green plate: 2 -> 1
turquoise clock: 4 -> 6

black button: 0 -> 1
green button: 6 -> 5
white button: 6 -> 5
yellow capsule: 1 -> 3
---
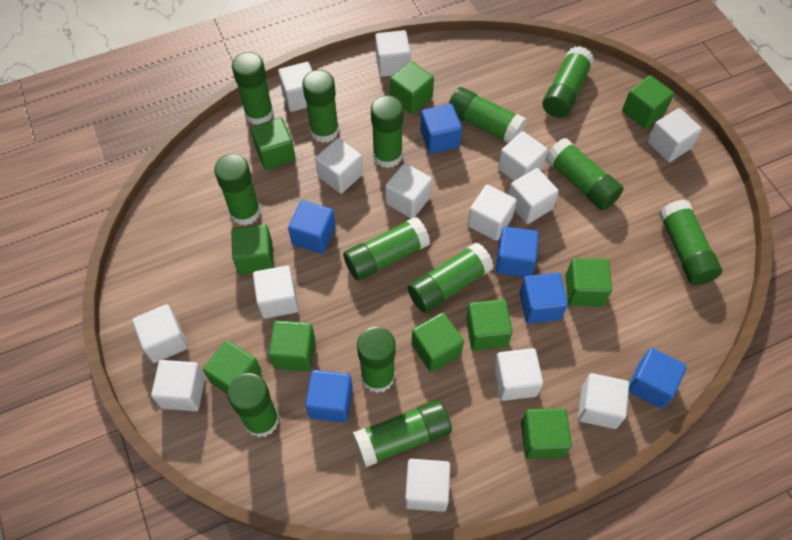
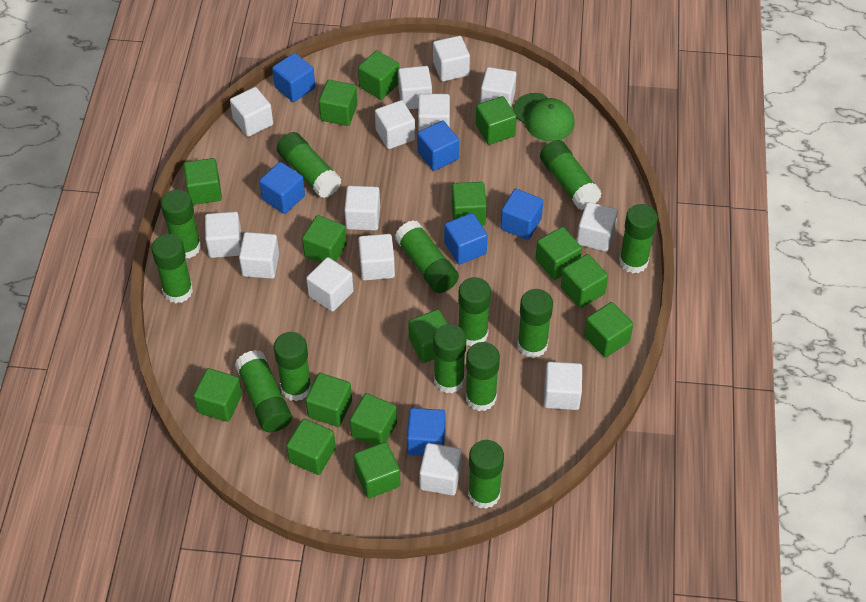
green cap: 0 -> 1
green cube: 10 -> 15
==
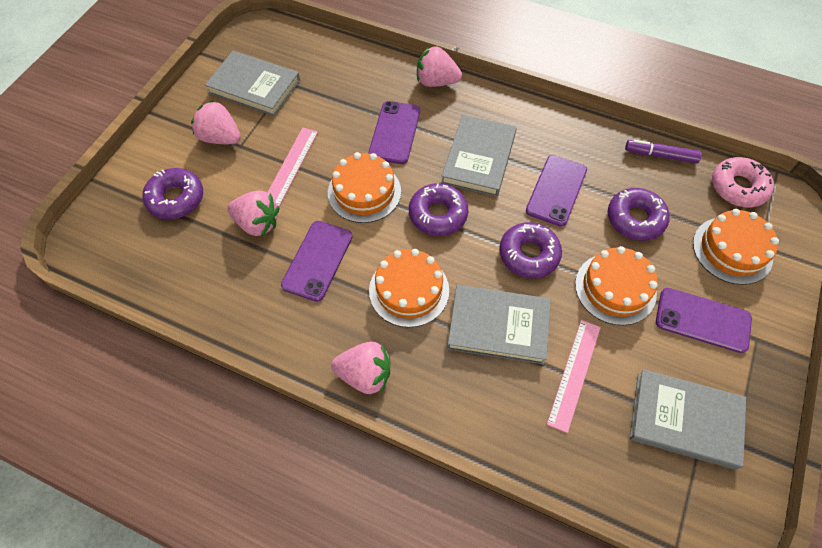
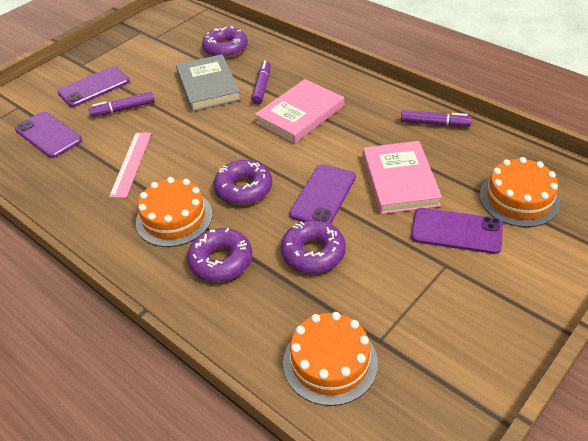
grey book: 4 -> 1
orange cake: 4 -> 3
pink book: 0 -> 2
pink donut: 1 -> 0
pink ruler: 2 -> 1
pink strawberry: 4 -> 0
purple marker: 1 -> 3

> Problem to work on: Wherever the word "pink" occurs in a line of the listing, copy that line.

> Exercise response:
pink book: 0 -> 2
pink donut: 1 -> 0
pink ruler: 2 -> 1
pink strawberry: 4 -> 0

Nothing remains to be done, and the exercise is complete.